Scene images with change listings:
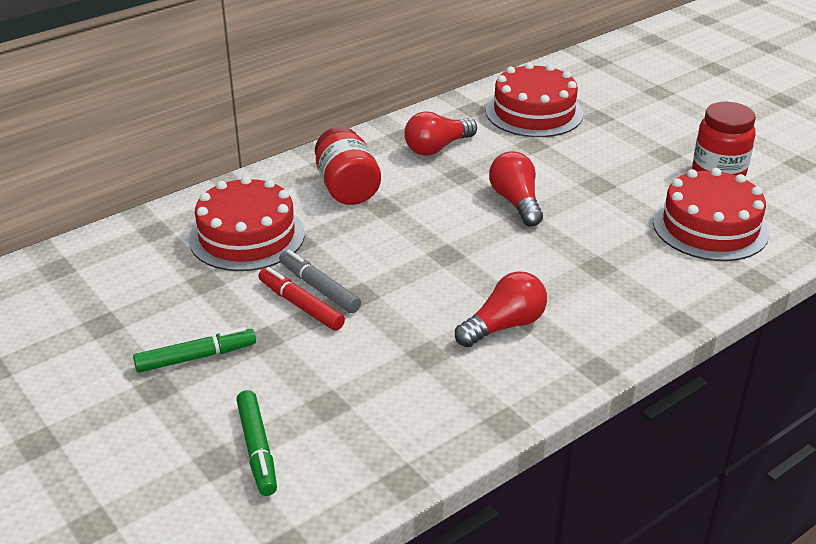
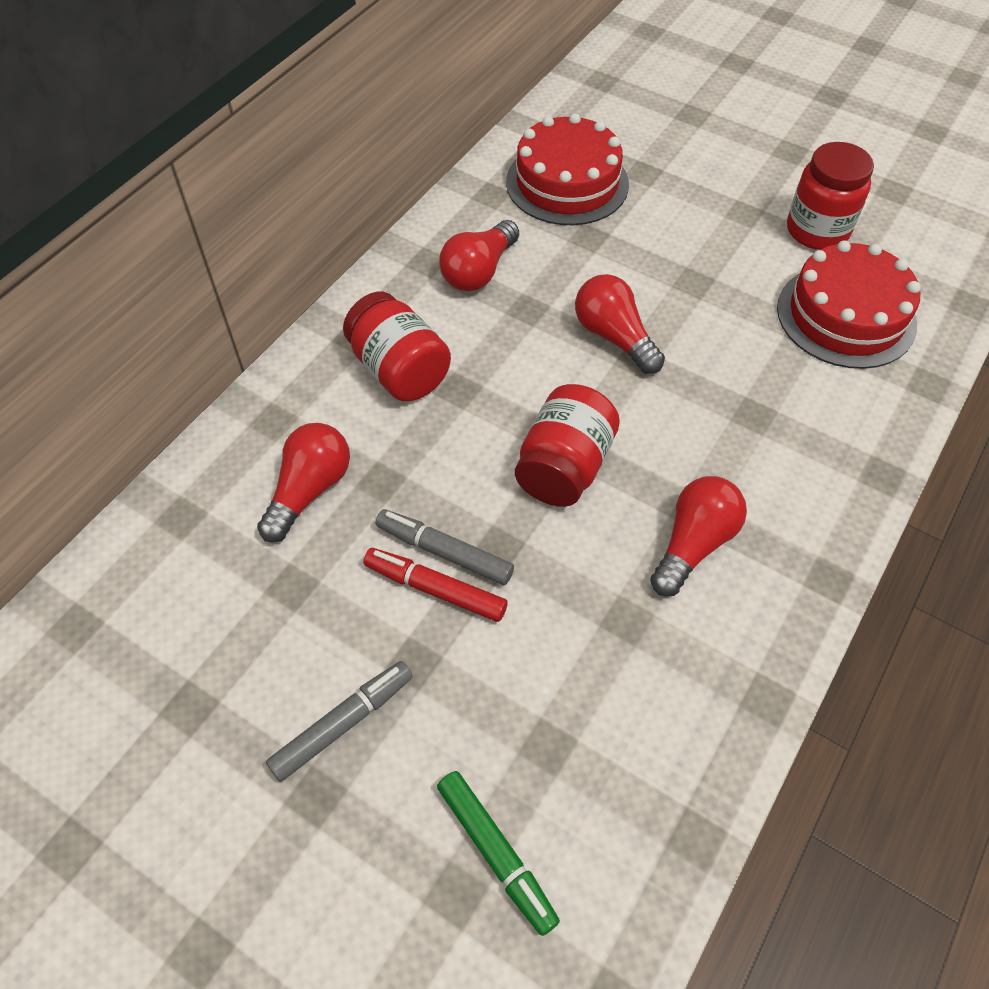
camera: 20 degrees left, 20 degrees up
(196, 357) = (343, 723): green marker -> grey marker
(247, 236) = (309, 490): red cake -> red light bulb
(433, 263) = (564, 467): none -> red jar

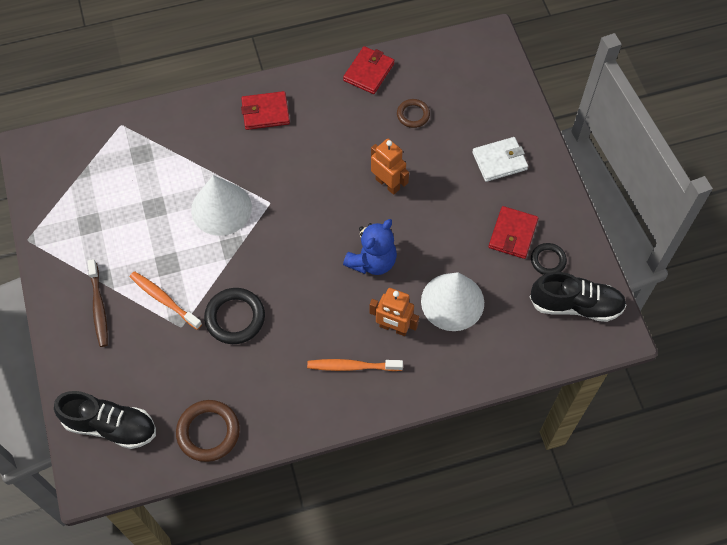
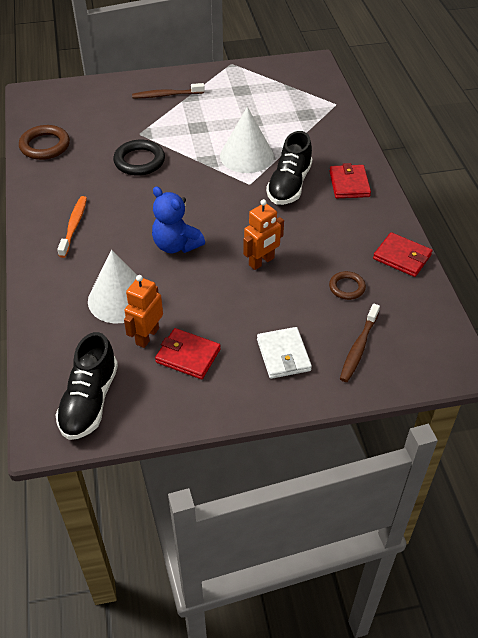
camera: 95 degrees right, 15 degrees down
(111, 426) = (68, 101): black shoe -> black shoe (289, 185)
(164, 300) = (165, 125): orange toothbrush -> none
(393, 327) = (103, 255): orange robot -> orange robot (147, 336)
(482, 106) = (359, 348): none -> brown toothbrush
(548, 260) = (149, 383): black ring -> none

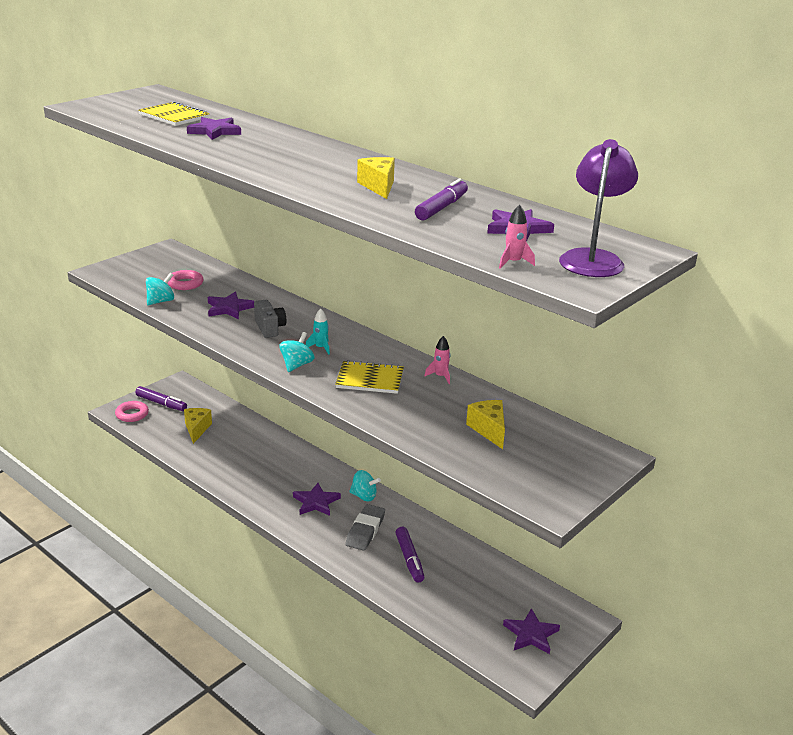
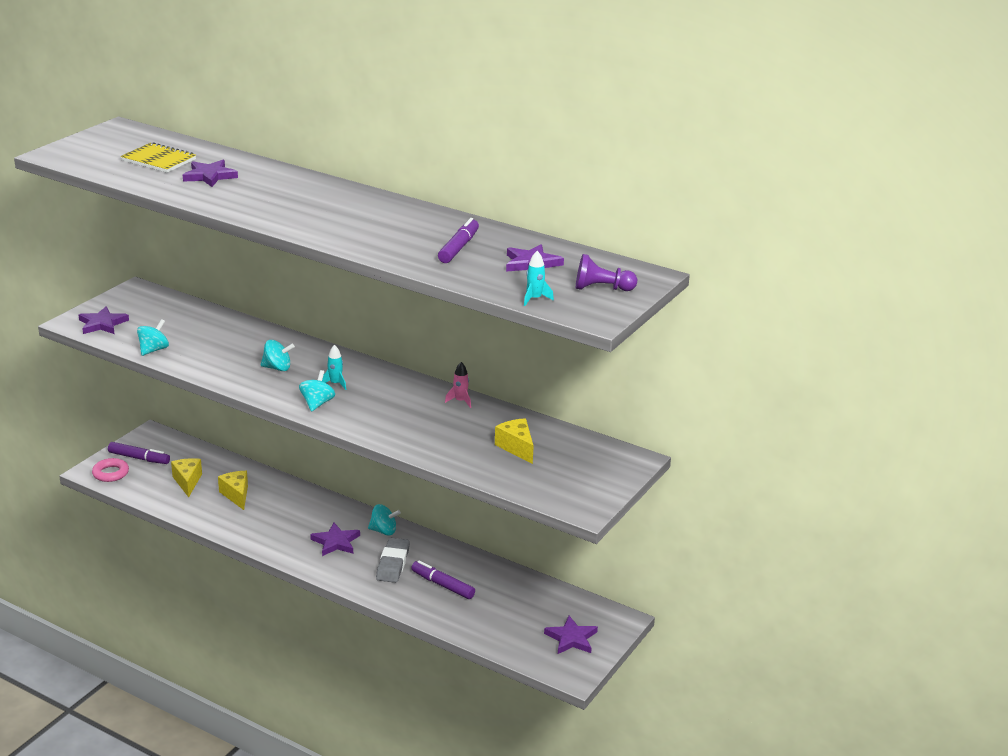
camera: 10 degrees left, 0 degrees up
(185, 283) = (172, 328): pink ring -> none
(229, 308) = (228, 351): purple star -> purple star (102, 324)
(269, 328) = (277, 368): grey camera -> turquoise spinning top
(369, 379) = (393, 411): yellow notebook -> none
(378, 186) = (394, 229): yellow cheese -> yellow cheese (236, 495)
(409, 559) = (443, 585): purple marker -> purple marker turned 150 degrees clockwise
(513, 262) = (535, 299): pink rocket -> turquoise rocket
(593, 258) = (601, 288): purple lamp -> purple pawn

> WORK ITEM
Starting at the line containing "camera: 95 degrees right, 15 degrees down" and stopping at the line containing "(229, 308) = (228, 351): purple", output every line above exactly, both ends included, with pictures omitted.

> EXERCISE ANSWER
camera: 95 degrees right, 15 degrees down
(111, 426) = (68, 101): black shoe -> black shoe (289, 185)
(164, 300) = (165, 125): orange toothbrush -> none
(393, 327) = (103, 255): orange robot -> orange robot (147, 336)
(482, 106) = (359, 348): none -> brown toothbrush
(548, 260) = (149, 383): black ring -> none

camera: 10 degrees left, 0 degrees up
(185, 283) = (172, 328): pink ring -> none
(229, 308) = (228, 351): purple star -> purple star (102, 324)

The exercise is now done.